Work instruction:
Each line of the records below needs repeating exactly. Skip the pictures.

Version comparison data

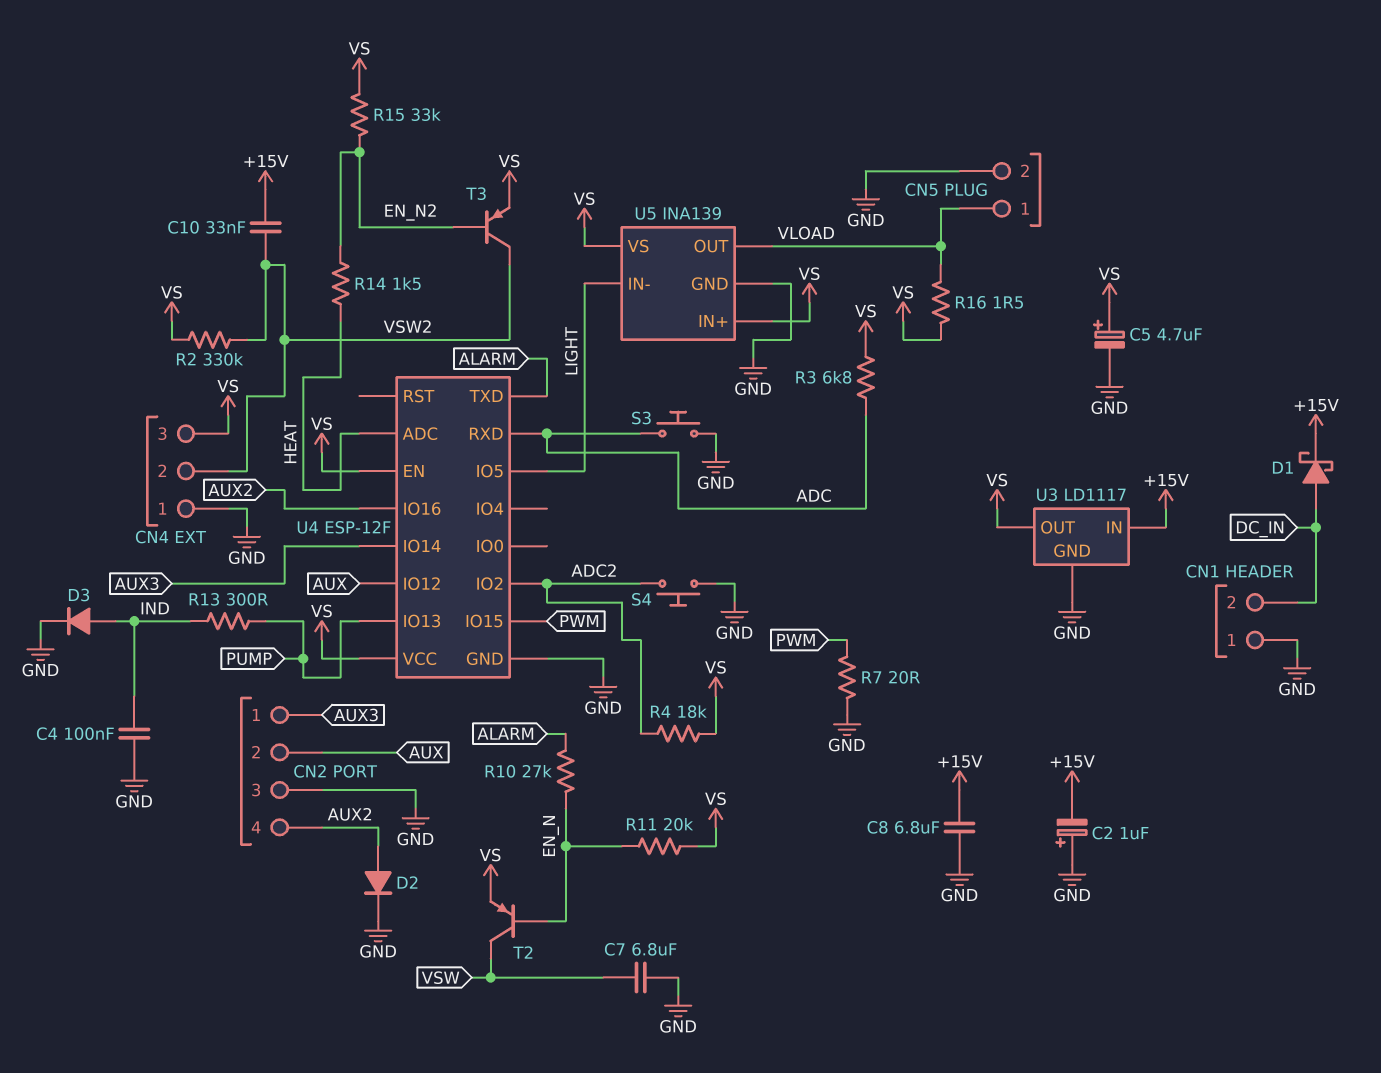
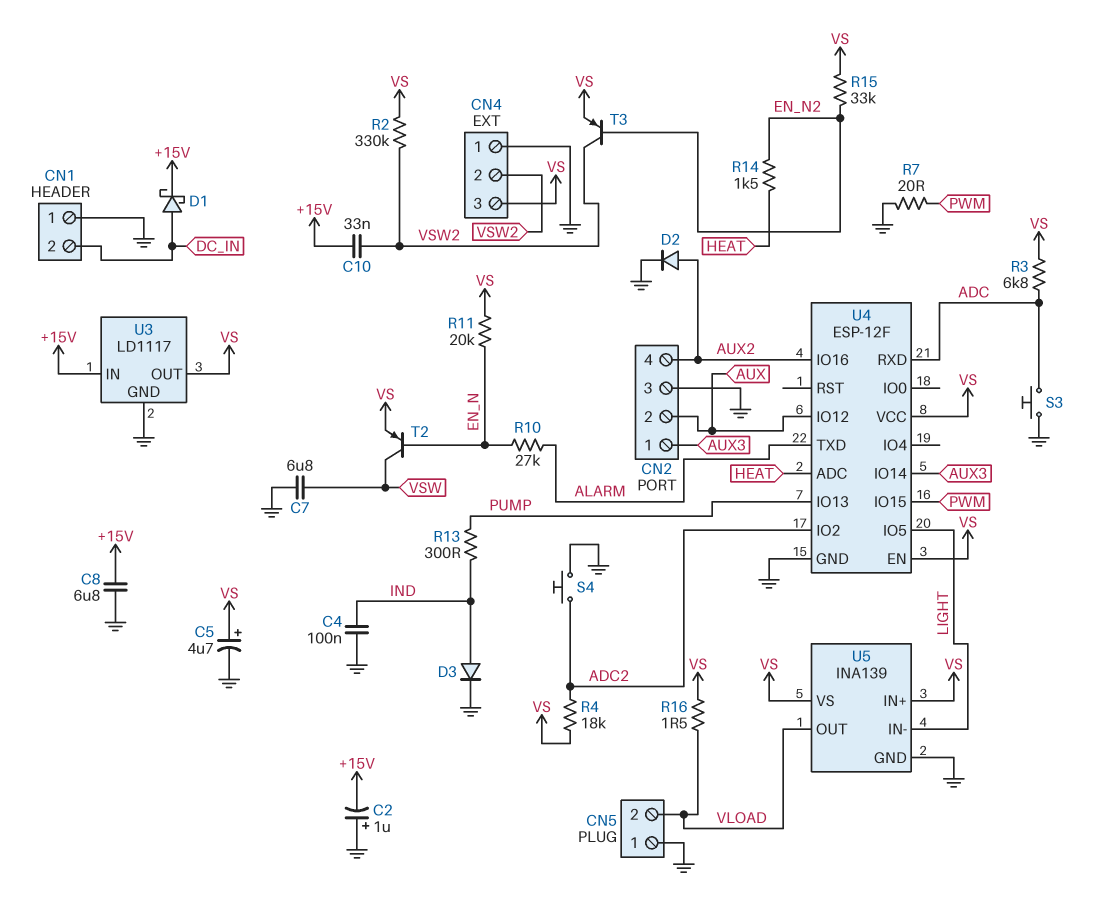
CN5 pin 1: VLOAD -> GND
CN5 pin 2: GND -> VLOAD

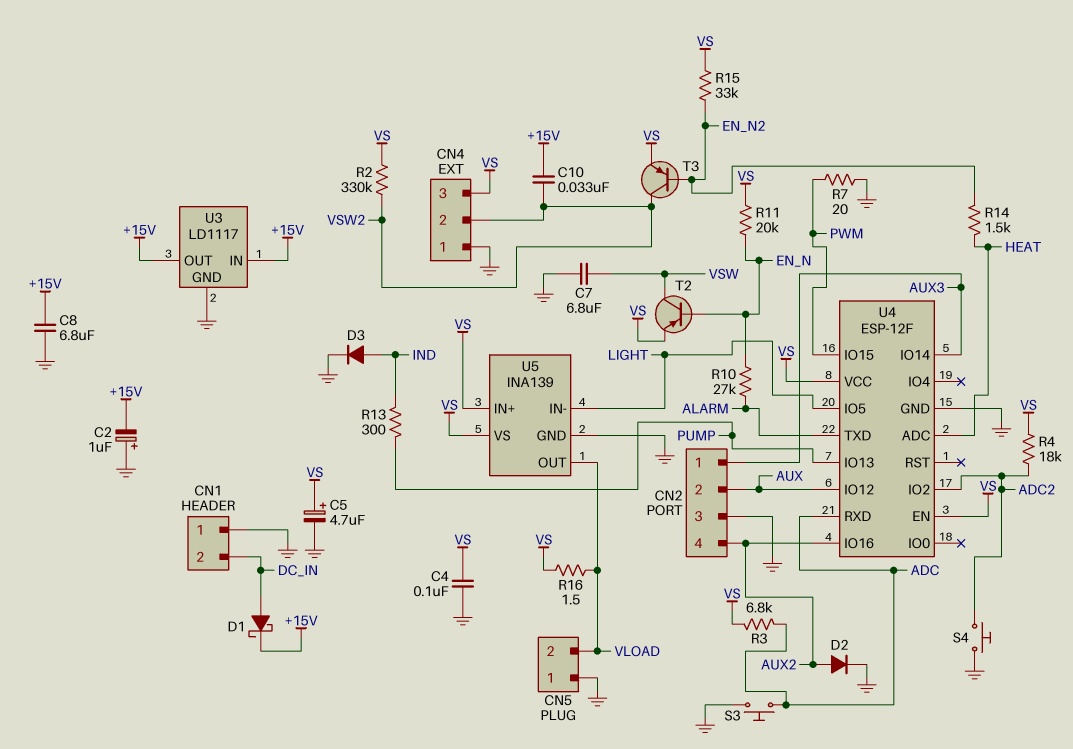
C4: 100nF (GND, IND) -> 100nF (GND, VS)
U3 pin OUT: VS -> +15V

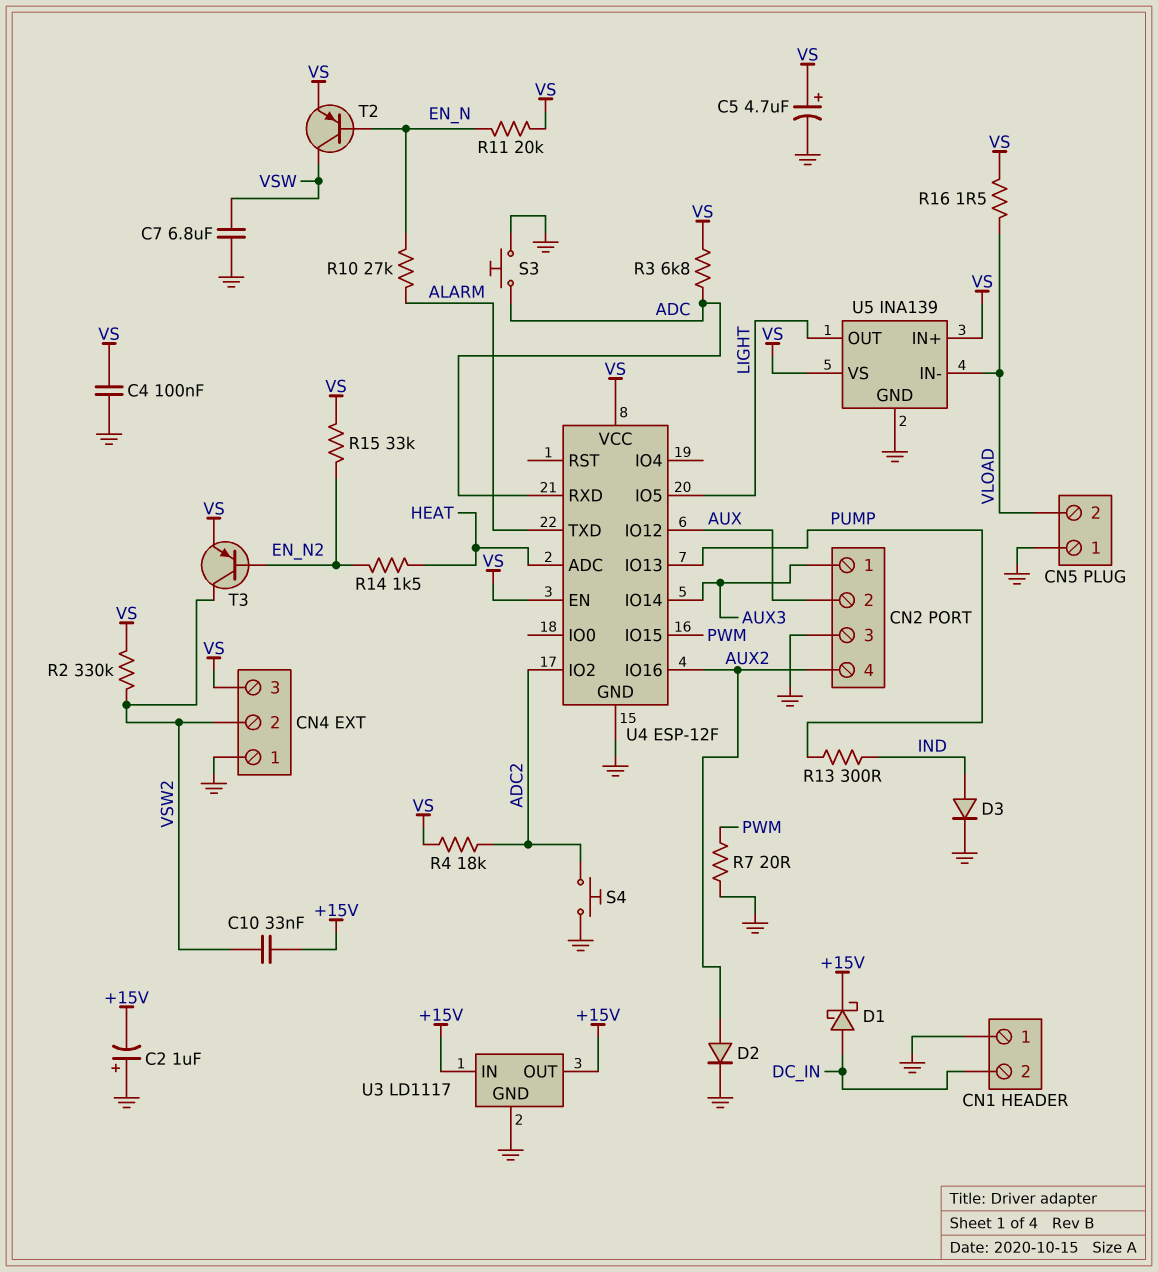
C8: 6.8uF (+15V, GND) -> none
U5 pin IN-: LIGHT -> VLOAD
U5 pin OUT: VLOAD -> LIGHT

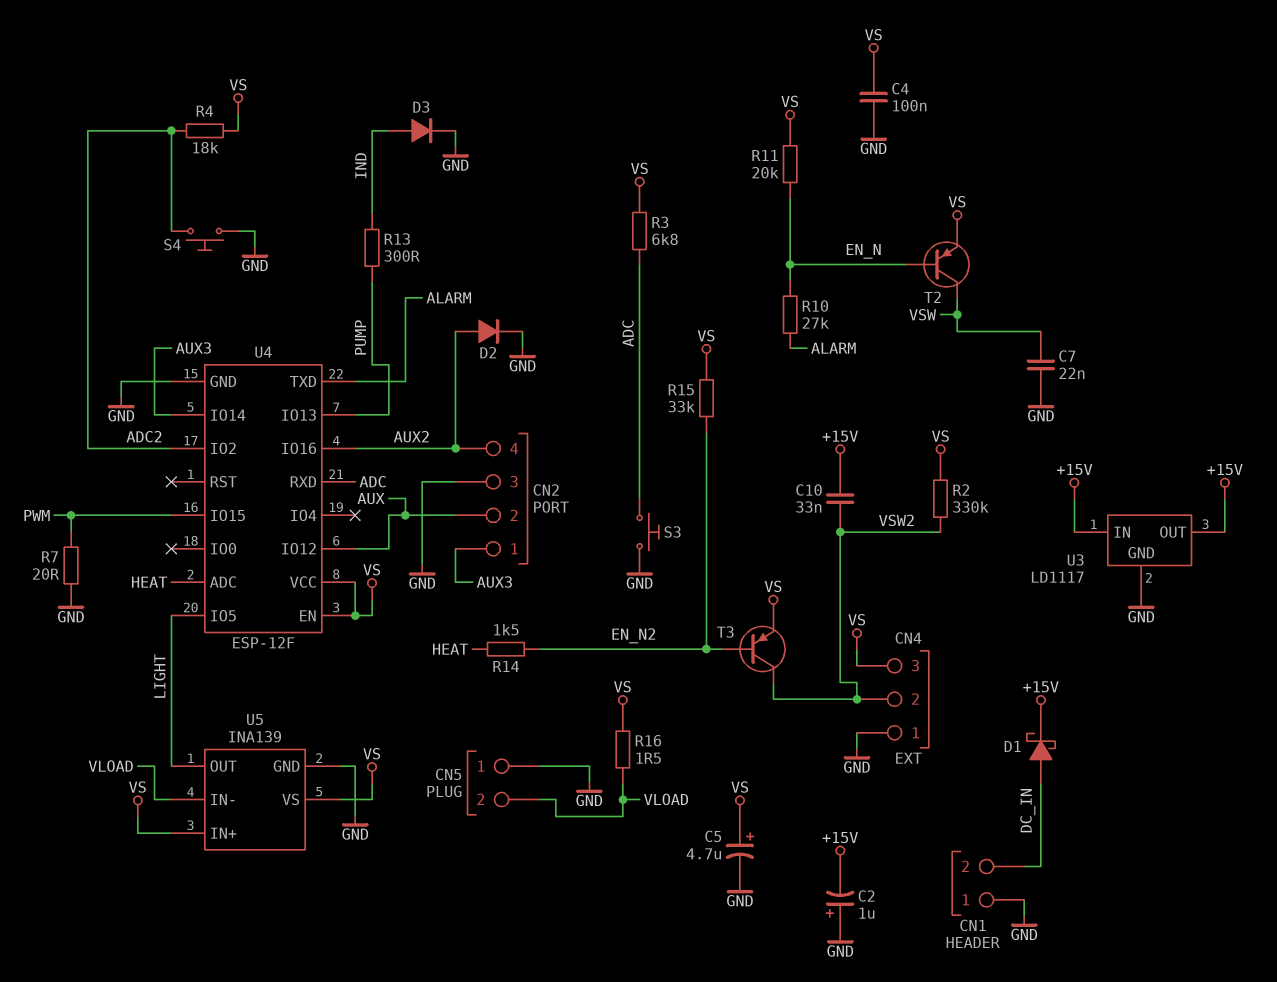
C7: 6.8uF (GND, VSW) -> 22nF (GND, VSW)

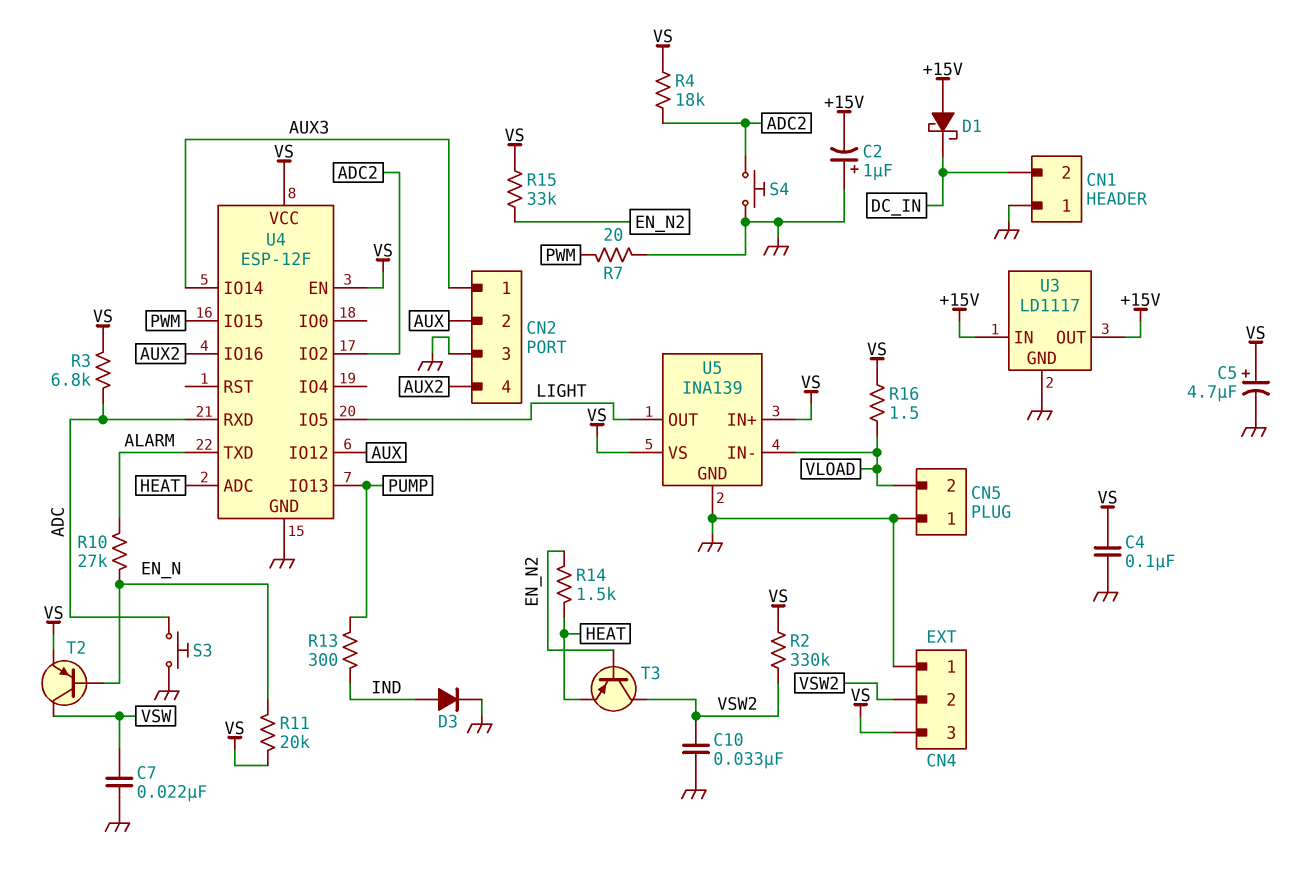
C10: 33nF (+15V, VSW2) -> 33nF (GND, VSW2)
D1: schottky (A DC_IN, K +15V) -> schottky (A +15V, K DC_IN)
D2: diode (A AUX2, K GND) -> none
T3: PNP (B EN_N2, C VSW2, E VS) -> PNP (B EN_N2, C VSW2, E HEAT)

Result:
CN5 pin 1: VLOAD -> GND
CN5 pin 2: GND -> VLOAD

C4: 100nF (GND, IND) -> 100nF (GND, VS)
U3 pin OUT: VS -> +15V

C8: 6.8uF (+15V, GND) -> none
U5 pin IN-: LIGHT -> VLOAD
U5 pin OUT: VLOAD -> LIGHT

C7: 6.8uF (GND, VSW) -> 22nF (GND, VSW)

C10: 33nF (+15V, VSW2) -> 33nF (GND, VSW2)
D1: schottky (A DC_IN, K +15V) -> schottky (A +15V, K DC_IN)
D2: diode (A AUX2, K GND) -> none
T3: PNP (B EN_N2, C VSW2, E VS) -> PNP (B EN_N2, C VSW2, E HEAT)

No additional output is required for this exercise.